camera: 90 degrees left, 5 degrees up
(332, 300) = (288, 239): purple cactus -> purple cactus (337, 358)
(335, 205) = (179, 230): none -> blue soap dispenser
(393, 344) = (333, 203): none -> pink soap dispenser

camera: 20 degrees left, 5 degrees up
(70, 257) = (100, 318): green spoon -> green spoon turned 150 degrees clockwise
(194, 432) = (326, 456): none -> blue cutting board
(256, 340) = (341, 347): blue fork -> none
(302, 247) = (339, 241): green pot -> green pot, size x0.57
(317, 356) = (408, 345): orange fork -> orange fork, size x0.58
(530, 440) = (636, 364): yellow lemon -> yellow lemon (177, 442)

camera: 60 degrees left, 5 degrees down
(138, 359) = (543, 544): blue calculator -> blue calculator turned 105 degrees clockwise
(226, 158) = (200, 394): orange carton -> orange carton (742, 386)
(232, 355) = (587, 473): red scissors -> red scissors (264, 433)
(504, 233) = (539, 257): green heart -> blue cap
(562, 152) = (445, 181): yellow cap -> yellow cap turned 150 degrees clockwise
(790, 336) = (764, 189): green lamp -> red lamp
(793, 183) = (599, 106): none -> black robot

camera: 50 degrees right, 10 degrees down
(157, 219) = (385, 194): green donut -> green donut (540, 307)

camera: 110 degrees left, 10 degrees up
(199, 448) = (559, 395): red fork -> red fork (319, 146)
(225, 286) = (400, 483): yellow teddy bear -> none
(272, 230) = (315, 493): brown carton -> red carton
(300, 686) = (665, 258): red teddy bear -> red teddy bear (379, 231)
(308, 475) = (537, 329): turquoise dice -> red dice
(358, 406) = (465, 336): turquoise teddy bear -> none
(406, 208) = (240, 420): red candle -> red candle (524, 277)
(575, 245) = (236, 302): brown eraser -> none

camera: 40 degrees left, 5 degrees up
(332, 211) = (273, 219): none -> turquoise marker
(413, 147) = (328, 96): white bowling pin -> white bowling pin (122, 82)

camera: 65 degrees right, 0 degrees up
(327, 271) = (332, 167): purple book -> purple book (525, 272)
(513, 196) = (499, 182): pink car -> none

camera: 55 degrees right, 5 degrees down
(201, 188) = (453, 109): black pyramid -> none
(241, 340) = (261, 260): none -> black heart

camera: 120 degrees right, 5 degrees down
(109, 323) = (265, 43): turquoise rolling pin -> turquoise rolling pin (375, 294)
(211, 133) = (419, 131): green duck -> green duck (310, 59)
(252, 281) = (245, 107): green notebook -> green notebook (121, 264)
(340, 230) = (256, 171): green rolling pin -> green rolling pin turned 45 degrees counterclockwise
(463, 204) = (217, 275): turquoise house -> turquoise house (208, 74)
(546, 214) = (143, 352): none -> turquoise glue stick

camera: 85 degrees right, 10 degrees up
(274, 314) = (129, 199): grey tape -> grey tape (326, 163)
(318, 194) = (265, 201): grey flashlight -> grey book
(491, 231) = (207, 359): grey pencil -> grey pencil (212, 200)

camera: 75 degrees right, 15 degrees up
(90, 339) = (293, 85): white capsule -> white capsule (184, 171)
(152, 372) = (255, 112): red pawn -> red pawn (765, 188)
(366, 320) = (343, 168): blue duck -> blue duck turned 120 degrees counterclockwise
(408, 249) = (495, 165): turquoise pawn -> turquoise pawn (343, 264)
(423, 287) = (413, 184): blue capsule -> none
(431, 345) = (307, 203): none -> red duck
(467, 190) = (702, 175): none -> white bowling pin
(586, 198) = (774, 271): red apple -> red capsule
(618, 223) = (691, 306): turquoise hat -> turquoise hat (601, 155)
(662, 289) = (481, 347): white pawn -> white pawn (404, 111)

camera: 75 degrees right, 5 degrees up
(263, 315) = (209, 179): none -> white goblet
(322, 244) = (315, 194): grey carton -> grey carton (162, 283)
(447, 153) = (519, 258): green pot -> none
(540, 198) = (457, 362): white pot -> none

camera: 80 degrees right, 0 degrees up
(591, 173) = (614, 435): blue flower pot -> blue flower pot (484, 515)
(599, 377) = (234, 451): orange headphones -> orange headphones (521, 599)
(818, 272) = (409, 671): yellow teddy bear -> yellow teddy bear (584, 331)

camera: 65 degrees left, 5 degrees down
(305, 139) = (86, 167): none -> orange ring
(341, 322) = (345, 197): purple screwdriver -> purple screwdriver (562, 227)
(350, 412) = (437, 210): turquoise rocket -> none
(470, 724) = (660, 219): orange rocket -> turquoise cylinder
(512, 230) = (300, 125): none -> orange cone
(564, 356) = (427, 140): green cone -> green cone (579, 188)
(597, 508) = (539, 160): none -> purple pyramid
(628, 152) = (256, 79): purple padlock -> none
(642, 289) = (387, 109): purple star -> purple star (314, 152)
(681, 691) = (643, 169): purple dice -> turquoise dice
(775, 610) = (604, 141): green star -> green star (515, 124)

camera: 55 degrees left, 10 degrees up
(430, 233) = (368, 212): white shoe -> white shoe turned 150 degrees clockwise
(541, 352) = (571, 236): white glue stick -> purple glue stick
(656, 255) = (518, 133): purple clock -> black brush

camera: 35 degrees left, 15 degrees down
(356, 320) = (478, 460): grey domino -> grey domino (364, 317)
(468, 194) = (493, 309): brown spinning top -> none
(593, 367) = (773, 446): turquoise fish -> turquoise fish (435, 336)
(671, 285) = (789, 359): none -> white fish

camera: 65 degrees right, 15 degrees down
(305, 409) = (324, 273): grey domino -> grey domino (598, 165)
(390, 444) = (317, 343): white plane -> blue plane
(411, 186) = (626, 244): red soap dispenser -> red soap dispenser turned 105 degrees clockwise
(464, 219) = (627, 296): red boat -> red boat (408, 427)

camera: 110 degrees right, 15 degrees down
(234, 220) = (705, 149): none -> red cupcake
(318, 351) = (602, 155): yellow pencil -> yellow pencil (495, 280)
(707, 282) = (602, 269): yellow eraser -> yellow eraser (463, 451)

____

Work request: Please reproduce, exactly as written, the lines of the records from the first line through the one containing "(308, 475) = (537, 329): turquoise".

Exercise solution:
camera: 90 degrees left, 5 degrees up
(332, 300) = (288, 239): purple cactus -> purple cactus (337, 358)
(335, 205) = (179, 230): none -> blue soap dispenser
(393, 344) = (333, 203): none -> pink soap dispenser

camera: 20 degrees left, 5 degrees up
(70, 257) = (100, 318): green spoon -> green spoon turned 150 degrees clockwise
(194, 432) = (326, 456): none -> blue cutting board
(256, 340) = (341, 347): blue fork -> none
(302, 247) = (339, 241): green pot -> green pot, size x0.57
(317, 356) = (408, 345): orange fork -> orange fork, size x0.58
(530, 440) = (636, 364): yellow lemon -> yellow lemon (177, 442)

camera: 60 degrees left, 5 degrees down
(138, 359) = (543, 544): blue calculator -> blue calculator turned 105 degrees clockwise
(226, 158) = (200, 394): orange carton -> orange carton (742, 386)
(232, 355) = (587, 473): red scissors -> red scissors (264, 433)
(504, 233) = (539, 257): green heart -> blue cap
(562, 152) = (445, 181): yellow cap -> yellow cap turned 150 degrees clockwise
(790, 336) = (764, 189): green lamp -> red lamp
(793, 183) = (599, 106): none -> black robot

camera: 50 degrees right, 10 degrees down
(157, 219) = (385, 194): green donut -> green donut (540, 307)

camera: 110 degrees left, 10 degrees up
(199, 448) = (559, 395): red fork -> red fork (319, 146)
(225, 286) = (400, 483): yellow teddy bear -> none
(272, 230) = (315, 493): brown carton -> red carton
(300, 686) = (665, 258): red teddy bear -> red teddy bear (379, 231)
(308, 475) = (537, 329): turquoise dice -> red dice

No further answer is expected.